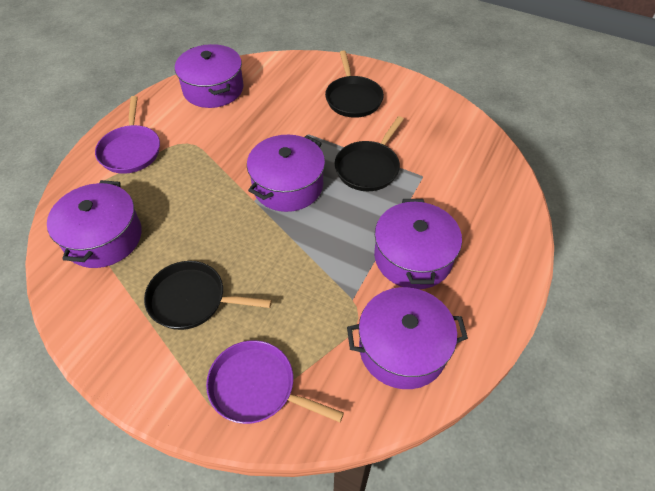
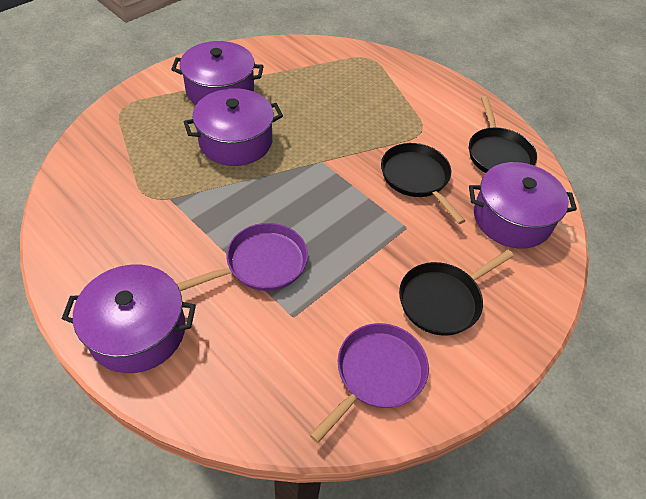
purple pot: 5 -> 4

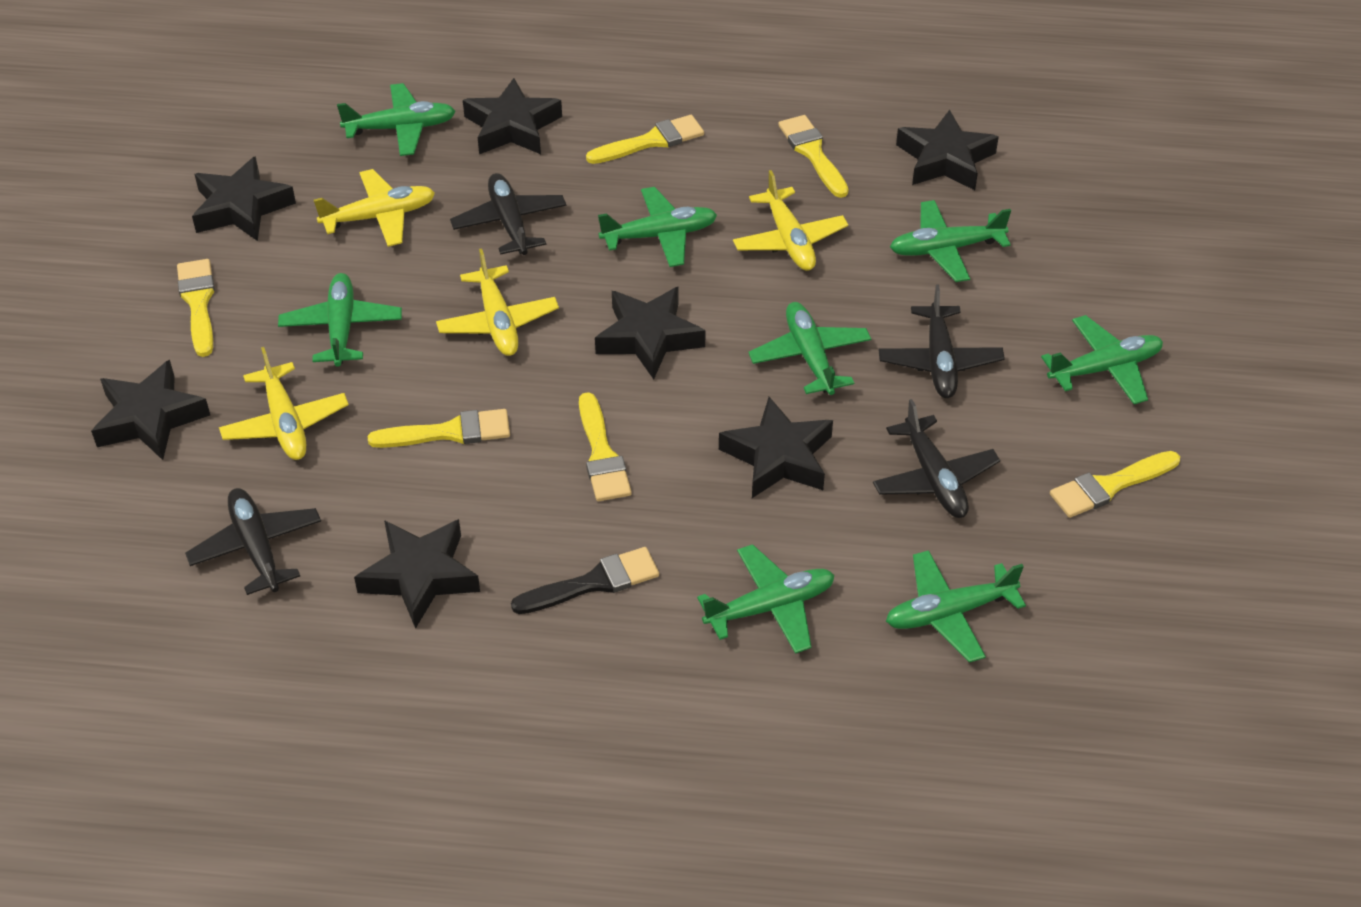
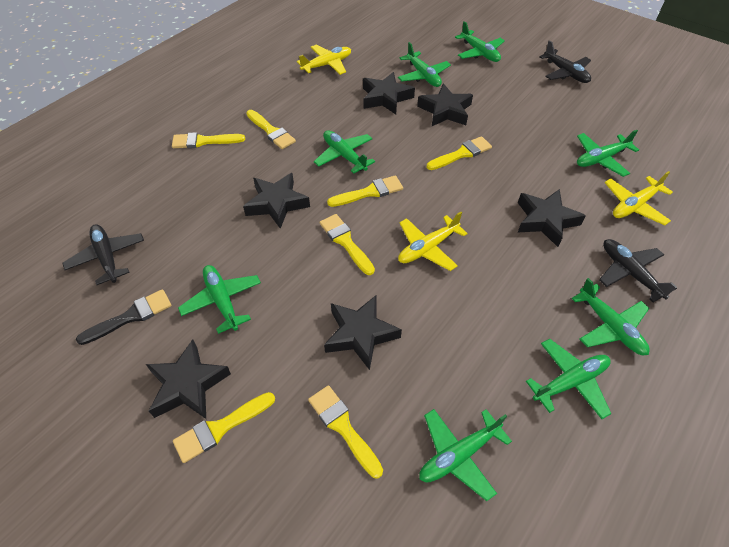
black plane: 4 -> 3
black star: 7 -> 6
yellow brush: 6 -> 7
yellow plane: 4 -> 3

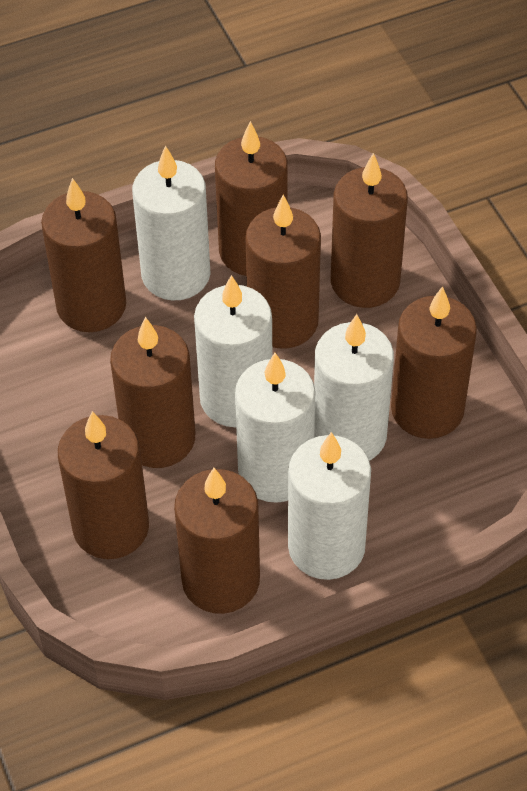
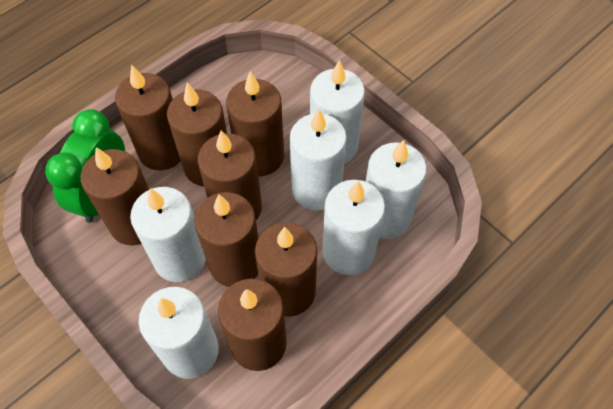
green clock: 0 -> 1
white candle: 5 -> 6

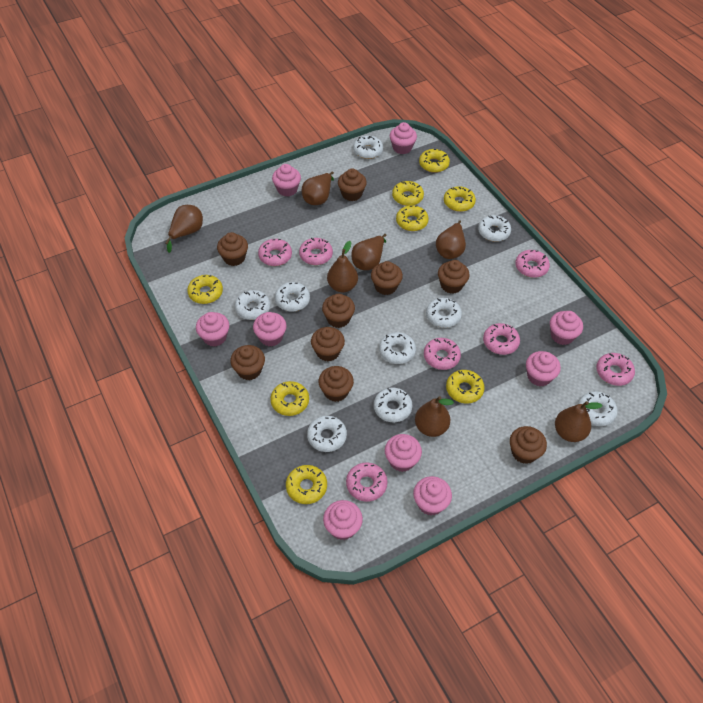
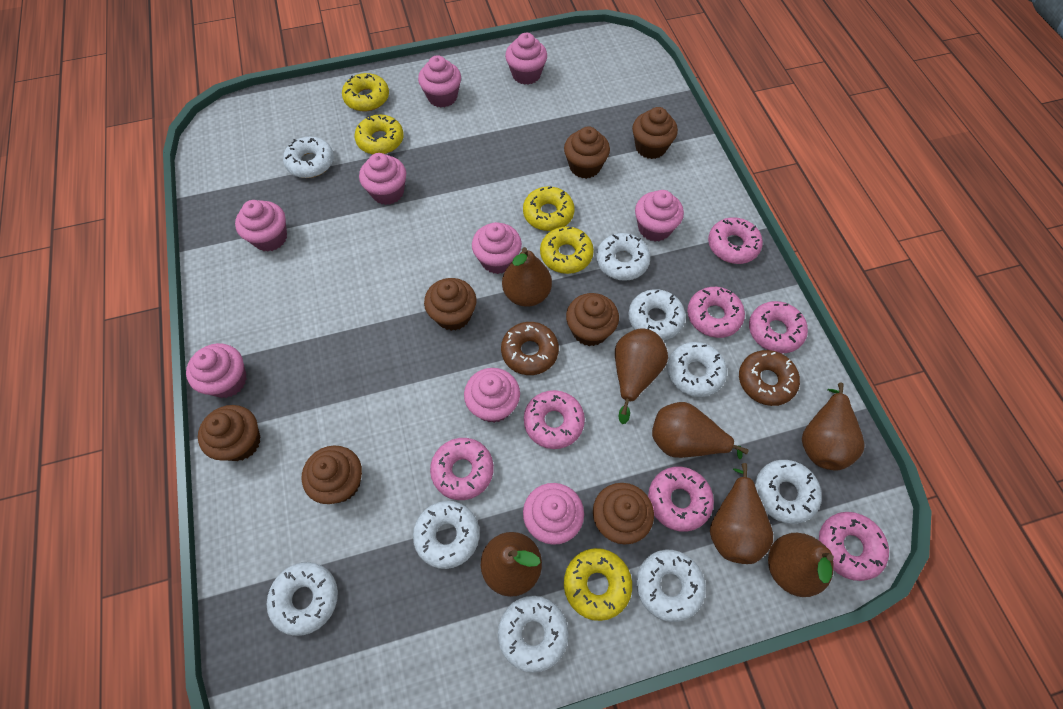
brown cupcake: 9 -> 7
brown donut: 0 -> 2
yellow donut: 8 -> 5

■ DIRECTIONS FOR THIS TASK:
Copy the lines above exactly. Do not include pictures.

■ ANSWER FOR THE TASK:
purple pot: 5 -> 4

black plane: 4 -> 3
black star: 7 -> 6
yellow brush: 6 -> 7
yellow plane: 4 -> 3

green clock: 0 -> 1
white candle: 5 -> 6

brown cupcake: 9 -> 7
brown donut: 0 -> 2
yellow donut: 8 -> 5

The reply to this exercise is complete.